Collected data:
╔══

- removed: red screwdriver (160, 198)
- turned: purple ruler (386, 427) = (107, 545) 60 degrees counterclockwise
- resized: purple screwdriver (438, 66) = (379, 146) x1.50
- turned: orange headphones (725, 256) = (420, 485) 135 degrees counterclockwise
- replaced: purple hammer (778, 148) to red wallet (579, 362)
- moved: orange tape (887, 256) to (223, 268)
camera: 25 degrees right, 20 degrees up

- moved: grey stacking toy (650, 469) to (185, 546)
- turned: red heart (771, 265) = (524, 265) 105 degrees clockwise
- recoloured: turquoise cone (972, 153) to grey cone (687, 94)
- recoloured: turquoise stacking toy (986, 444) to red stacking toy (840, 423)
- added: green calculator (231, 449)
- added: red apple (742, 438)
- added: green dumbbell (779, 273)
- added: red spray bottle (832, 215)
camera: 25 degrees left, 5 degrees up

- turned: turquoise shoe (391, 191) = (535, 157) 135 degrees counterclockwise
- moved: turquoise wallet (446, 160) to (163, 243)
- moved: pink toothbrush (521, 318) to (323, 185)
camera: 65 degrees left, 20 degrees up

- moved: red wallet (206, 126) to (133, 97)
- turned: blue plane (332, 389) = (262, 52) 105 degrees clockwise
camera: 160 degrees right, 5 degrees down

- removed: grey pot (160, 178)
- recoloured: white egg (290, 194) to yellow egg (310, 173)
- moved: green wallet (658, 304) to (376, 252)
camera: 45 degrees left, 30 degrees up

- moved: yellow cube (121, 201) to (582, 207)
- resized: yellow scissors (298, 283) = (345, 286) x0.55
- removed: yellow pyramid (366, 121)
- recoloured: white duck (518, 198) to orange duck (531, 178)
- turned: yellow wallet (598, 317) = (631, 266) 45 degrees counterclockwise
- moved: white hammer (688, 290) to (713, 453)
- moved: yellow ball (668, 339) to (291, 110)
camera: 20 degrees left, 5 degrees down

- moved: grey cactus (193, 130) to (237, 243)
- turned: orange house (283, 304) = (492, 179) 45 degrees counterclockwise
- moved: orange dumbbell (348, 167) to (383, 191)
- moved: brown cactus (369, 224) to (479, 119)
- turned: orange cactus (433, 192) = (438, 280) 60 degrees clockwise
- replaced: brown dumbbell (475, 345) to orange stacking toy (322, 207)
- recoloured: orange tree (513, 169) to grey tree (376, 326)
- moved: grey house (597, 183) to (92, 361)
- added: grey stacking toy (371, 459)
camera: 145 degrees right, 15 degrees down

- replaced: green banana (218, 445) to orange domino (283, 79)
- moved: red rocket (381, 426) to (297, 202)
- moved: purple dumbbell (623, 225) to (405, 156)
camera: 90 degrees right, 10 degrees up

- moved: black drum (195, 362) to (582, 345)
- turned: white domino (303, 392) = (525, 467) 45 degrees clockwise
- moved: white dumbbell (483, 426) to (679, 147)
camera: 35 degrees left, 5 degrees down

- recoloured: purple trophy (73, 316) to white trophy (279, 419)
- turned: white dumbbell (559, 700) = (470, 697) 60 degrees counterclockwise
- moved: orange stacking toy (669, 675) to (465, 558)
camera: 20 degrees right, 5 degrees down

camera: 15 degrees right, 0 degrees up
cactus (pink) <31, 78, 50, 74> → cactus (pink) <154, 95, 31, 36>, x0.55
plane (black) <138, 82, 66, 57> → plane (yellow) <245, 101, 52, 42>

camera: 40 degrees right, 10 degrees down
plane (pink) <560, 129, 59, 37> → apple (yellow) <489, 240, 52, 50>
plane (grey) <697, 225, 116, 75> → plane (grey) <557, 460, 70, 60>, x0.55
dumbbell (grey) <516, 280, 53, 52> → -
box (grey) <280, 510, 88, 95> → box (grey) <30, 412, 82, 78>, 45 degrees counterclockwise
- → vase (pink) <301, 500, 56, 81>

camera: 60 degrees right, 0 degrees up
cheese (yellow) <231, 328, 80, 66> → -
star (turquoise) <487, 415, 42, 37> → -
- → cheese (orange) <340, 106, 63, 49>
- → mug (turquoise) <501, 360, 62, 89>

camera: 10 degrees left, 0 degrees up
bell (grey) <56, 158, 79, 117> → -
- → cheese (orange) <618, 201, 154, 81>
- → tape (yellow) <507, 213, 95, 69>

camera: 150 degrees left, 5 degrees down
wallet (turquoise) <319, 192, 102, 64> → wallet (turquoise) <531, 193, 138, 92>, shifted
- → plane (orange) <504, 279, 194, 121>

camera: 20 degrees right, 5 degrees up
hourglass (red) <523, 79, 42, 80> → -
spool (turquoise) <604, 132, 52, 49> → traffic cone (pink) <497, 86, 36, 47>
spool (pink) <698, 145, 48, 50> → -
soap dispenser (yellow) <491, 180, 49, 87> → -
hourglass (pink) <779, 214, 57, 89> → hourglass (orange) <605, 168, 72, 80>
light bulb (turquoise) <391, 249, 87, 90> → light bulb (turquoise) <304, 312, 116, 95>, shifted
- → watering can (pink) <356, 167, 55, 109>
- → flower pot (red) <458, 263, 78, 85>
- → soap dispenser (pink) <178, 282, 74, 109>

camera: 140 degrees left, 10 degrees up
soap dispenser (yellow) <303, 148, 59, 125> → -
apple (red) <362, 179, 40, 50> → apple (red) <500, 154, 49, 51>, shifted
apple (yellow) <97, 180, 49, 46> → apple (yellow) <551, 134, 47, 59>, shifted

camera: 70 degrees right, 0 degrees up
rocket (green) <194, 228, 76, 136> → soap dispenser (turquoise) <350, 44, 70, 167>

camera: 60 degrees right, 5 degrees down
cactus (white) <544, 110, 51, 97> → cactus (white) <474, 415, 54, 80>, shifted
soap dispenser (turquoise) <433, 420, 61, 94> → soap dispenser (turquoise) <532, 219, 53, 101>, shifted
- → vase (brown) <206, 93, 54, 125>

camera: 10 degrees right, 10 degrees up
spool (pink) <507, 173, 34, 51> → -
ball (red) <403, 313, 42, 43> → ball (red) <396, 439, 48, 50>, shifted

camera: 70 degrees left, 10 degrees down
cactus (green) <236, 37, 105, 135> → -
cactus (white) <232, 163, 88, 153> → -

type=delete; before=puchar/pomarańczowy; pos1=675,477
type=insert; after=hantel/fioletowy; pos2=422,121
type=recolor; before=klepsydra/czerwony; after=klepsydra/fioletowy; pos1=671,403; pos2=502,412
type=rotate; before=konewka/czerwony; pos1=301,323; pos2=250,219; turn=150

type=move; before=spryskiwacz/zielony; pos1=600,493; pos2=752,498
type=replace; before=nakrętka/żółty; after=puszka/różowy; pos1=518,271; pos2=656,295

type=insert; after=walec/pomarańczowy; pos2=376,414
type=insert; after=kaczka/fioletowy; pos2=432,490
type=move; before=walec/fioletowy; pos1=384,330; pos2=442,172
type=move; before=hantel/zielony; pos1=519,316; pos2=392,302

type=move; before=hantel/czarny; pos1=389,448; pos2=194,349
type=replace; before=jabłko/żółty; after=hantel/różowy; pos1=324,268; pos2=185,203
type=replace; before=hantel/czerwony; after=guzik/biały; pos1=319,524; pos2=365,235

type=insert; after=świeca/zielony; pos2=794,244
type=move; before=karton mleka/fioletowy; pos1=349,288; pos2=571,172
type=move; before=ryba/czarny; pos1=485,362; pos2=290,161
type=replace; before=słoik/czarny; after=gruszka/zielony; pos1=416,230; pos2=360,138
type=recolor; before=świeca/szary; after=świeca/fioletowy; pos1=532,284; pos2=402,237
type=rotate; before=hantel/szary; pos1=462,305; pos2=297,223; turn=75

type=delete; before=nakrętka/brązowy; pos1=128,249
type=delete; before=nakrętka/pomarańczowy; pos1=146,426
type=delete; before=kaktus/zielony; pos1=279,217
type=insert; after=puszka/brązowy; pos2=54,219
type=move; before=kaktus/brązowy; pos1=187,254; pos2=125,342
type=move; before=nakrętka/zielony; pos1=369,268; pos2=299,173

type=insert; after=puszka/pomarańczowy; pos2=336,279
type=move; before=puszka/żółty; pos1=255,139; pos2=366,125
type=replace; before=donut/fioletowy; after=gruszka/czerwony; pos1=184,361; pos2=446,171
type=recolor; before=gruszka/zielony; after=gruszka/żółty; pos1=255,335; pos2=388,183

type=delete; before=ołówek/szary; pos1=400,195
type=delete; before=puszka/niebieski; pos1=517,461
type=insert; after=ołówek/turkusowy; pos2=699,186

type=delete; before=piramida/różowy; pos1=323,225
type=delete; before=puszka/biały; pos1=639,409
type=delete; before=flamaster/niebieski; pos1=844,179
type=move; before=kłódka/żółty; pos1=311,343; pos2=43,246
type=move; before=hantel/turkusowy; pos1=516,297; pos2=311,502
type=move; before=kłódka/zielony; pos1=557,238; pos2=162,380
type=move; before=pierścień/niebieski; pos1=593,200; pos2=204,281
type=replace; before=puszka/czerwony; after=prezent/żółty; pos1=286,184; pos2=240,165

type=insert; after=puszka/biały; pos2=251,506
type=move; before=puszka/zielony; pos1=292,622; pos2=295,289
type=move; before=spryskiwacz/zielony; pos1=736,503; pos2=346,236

╚══

Problem requirements >> Filter the lines above, keeping and copying those that contain "screwdriver".

Solved exercise >>
- removed: red screwdriver (160, 198)
- resized: purple screwdriver (438, 66) = (379, 146) x1.50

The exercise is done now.